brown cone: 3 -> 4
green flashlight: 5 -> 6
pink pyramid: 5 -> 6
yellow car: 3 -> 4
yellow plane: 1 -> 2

> Exercise
Copy each line of the material exactly as shown.

> Output below
brown cone: 3 -> 4
green flashlight: 5 -> 6
pink pyramid: 5 -> 6
yellow car: 3 -> 4
yellow plane: 1 -> 2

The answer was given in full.